• What to work on
Once you find the line that contains "brown calculator [557,18,607,55]", transcribe it and each line after it through the end of the listing, exactly as written.
━━ Data supplied ━━
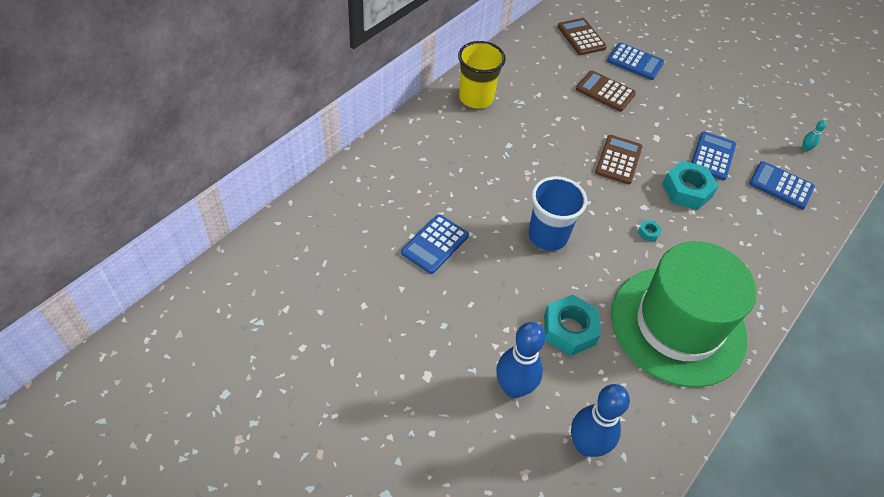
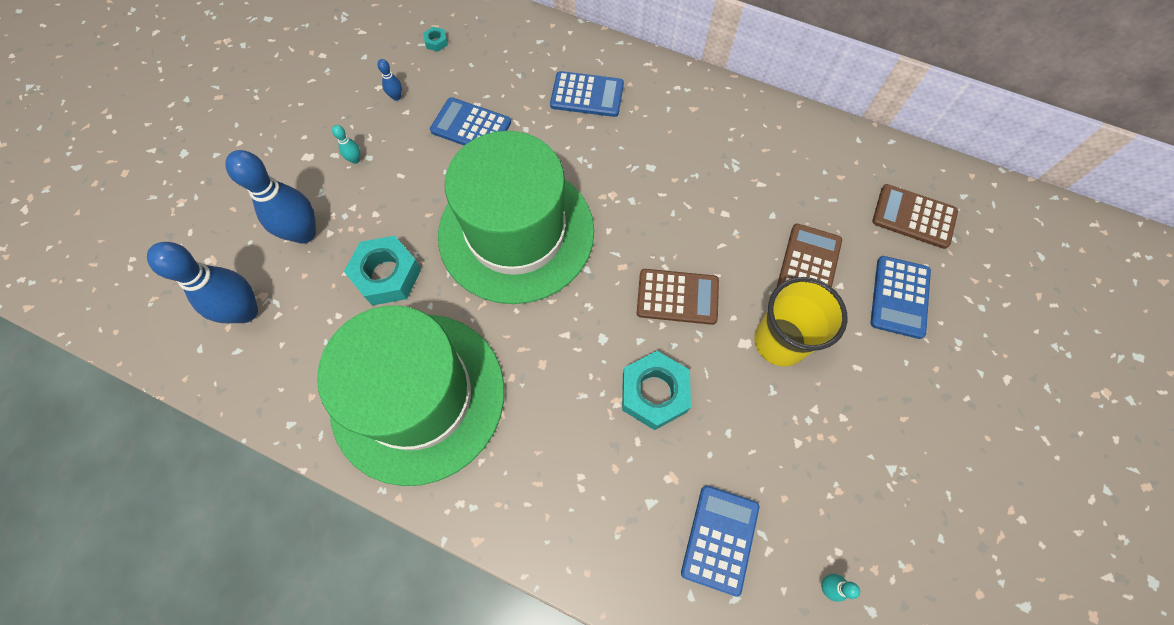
camera: 80 degrees right, 15 degrees up
yellow cup [458,41,506,109] -> yellow cup moved to [754,277,848,366]
blue cup [528,176,587,251] -> green hat [438,131,594,304]
brown calculator [557,18,607,55] -> brown calculator turned 120 degrees counterclockwise [872,184,958,249]
turquoise nut [638,220,662,241] -> turquoise nut moved to [423,27,448,52]
blue calculator [691,132,736,181] -> blue calculator moved to [550,71,624,117]
none -> turquoise bowling pin [332,125,360,164]
none -> blue bowling pin [377,59,402,101]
━━━
• Written response
brown calculator [557,18,607,55] -> brown calculator turned 120 degrees counterclockwise [872,184,958,249]
turquoise nut [638,220,662,241] -> turquoise nut moved to [423,27,448,52]
blue calculator [691,132,736,181] -> blue calculator moved to [550,71,624,117]
none -> turquoise bowling pin [332,125,360,164]
none -> blue bowling pin [377,59,402,101]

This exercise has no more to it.